§ **Given entries**
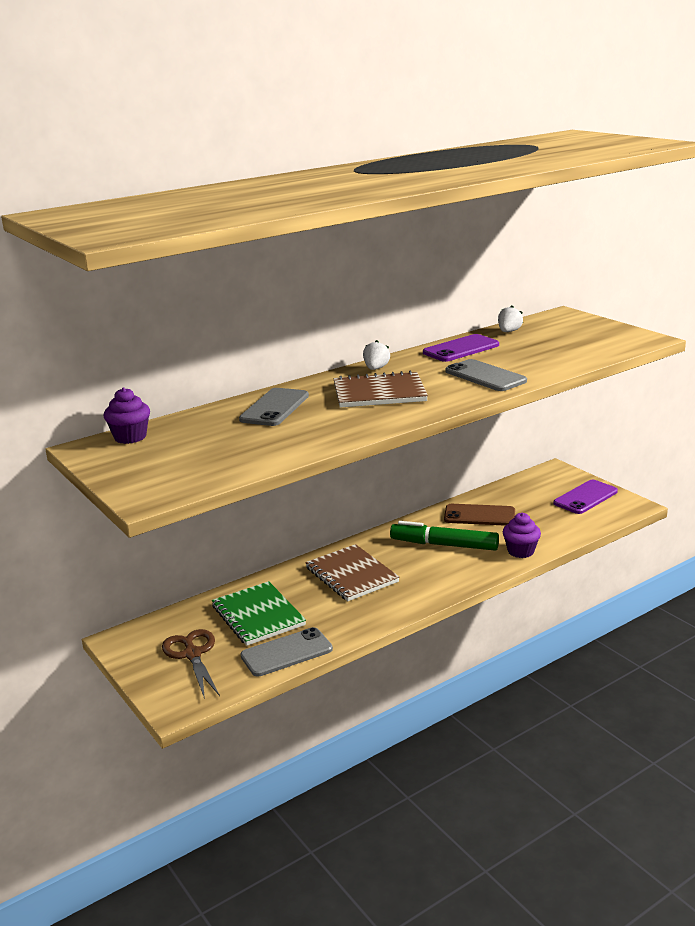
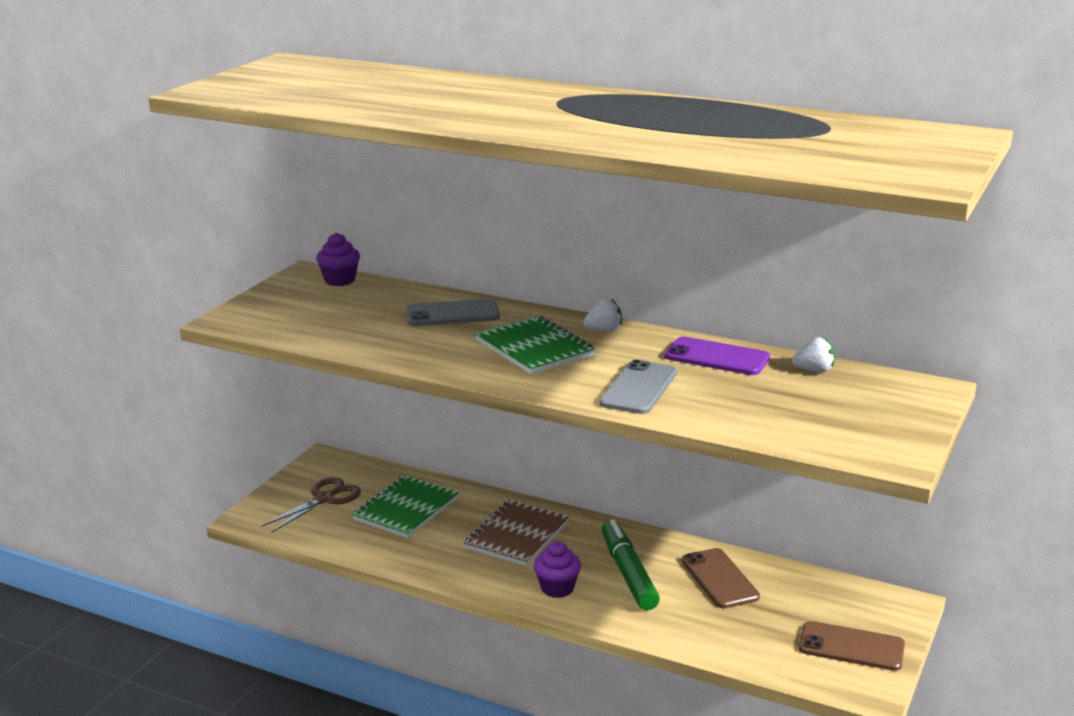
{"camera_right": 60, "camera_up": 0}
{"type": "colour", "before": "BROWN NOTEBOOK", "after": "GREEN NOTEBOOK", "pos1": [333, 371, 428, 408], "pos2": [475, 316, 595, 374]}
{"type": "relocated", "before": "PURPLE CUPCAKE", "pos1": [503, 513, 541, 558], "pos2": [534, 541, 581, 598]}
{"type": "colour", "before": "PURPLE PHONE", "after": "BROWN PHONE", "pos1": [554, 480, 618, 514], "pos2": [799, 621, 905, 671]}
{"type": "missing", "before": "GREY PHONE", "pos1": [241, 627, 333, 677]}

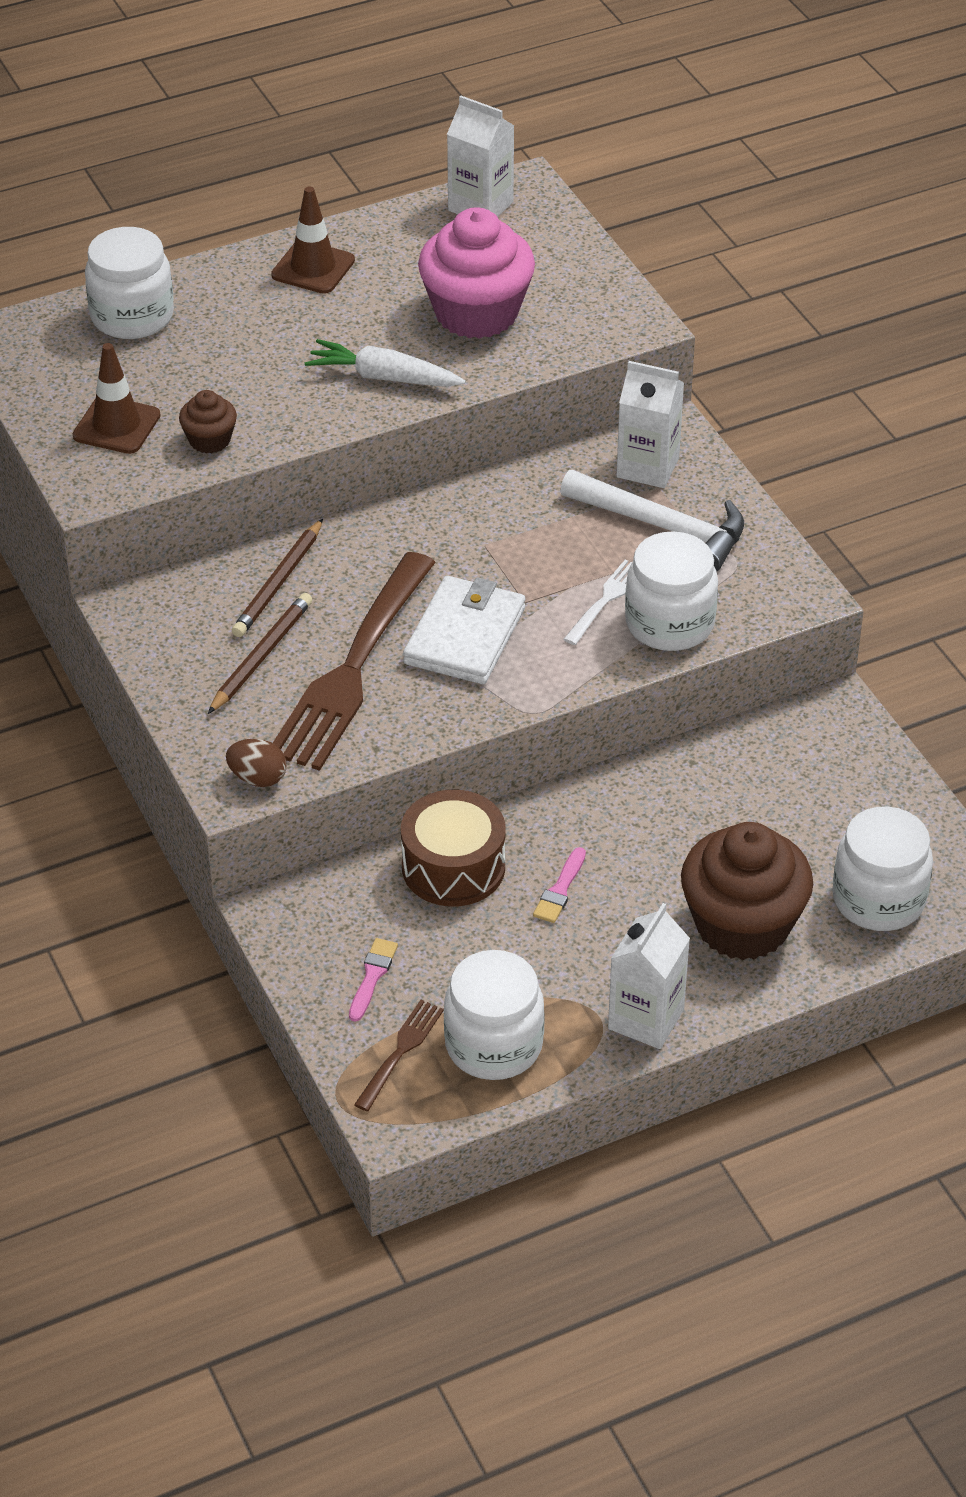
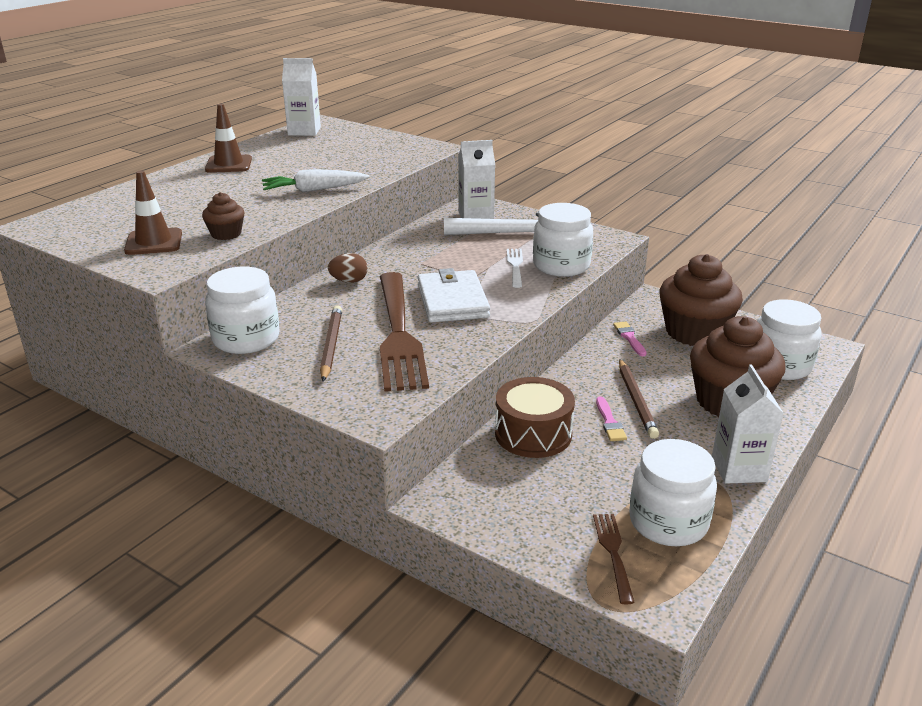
{"camera_right": -30, "camera_up": -15}
{"type": "relocated", "before": "WHITE JAR", "pos1": [85, 227, 174, 339], "pos2": [205, 267, 280, 354]}
{"type": "relocated", "before": "BROWN EGG", "pos1": [226, 739, 287, 787], "pos2": [328, 253, 368, 283]}
{"type": "relocated", "before": "PINK BRUSH", "pos1": [349, 938, 398, 1022], "pos2": [613, 322, 647, 356]}
{"type": "relocated", "before": "BROWN PENCIL", "pos1": [232, 519, 323, 637], "pos2": [619, 359, 659, 439]}
{"type": "appeared", "after": "BROWN CUPCAKE", "pos2": [660, 254, 743, 346]}
{"type": "missing", "before": "PINK CUPCAKE", "pos1": [418, 207, 535, 339]}

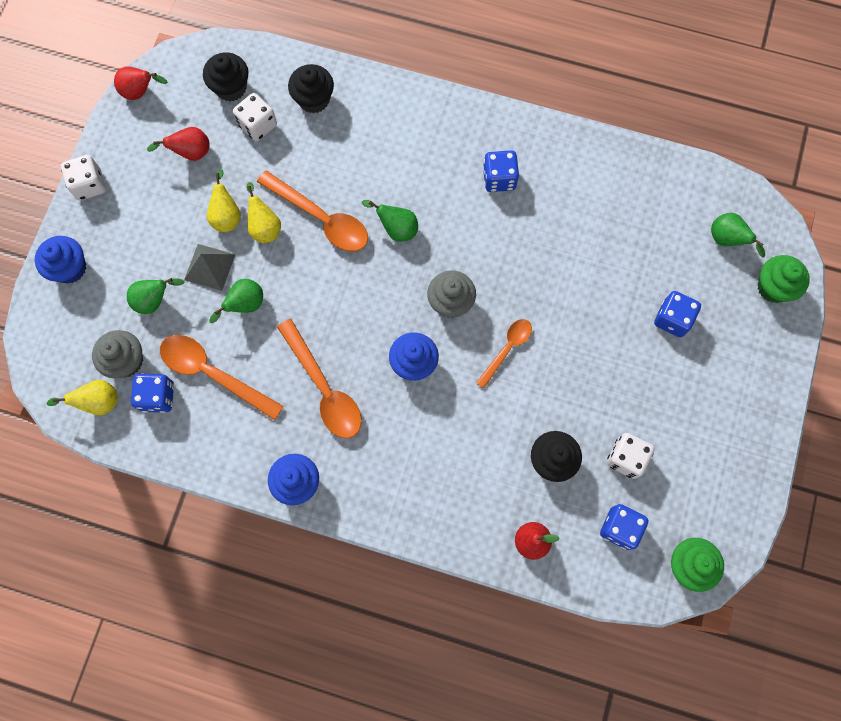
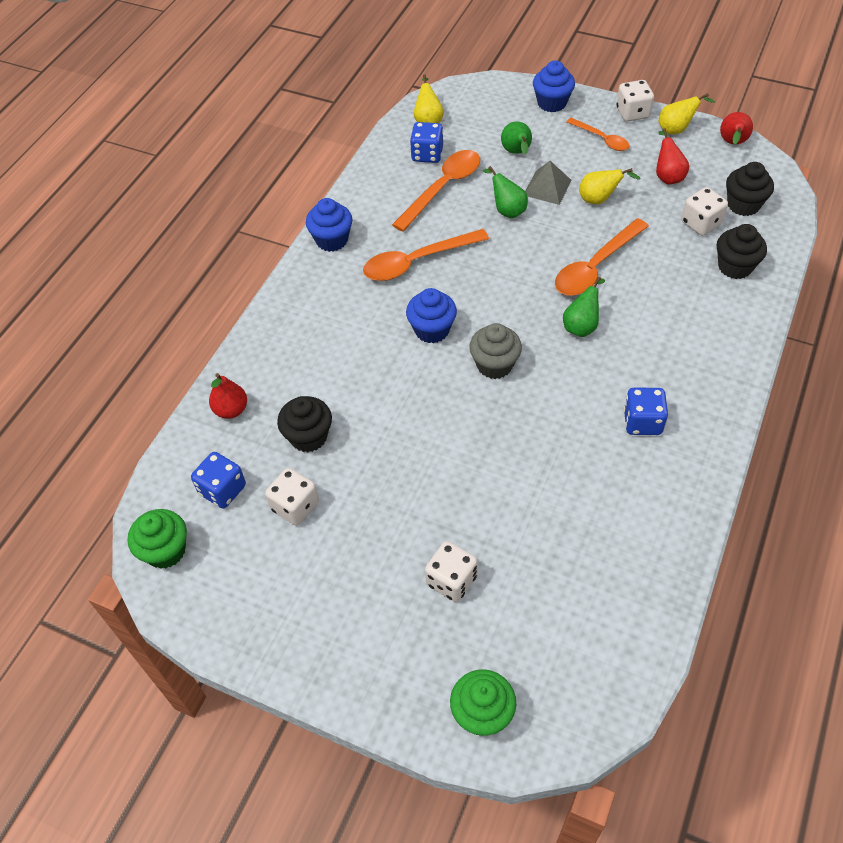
{"camera_right": 100, "camera_up": -20}
{"type": "colour", "before": "BLUE DICE", "after": "WHITE DICE", "pos1": [654, 291, 701, 337], "pos2": [425, 541, 478, 602]}
{"type": "relocated", "before": "ORANGE SPOON", "pos1": [476, 319, 532, 389], "pos2": [567, 118, 629, 151]}
{"type": "relocated", "before": "YELLOW PEAR", "pos1": [246, 182, 281, 243], "pos2": [659, 93, 715, 134]}
{"type": "missing", "before": "GREY CUPCAKE", "pos1": [92, 330, 143, 378]}
{"type": "missing", "before": "GREEN PEAR", "pos1": [711, 213, 765, 257]}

§ **Aim of the task**
The response must consist solely of the number of lines in the listing above that contain "PURPLE".

§ **Completed task**
2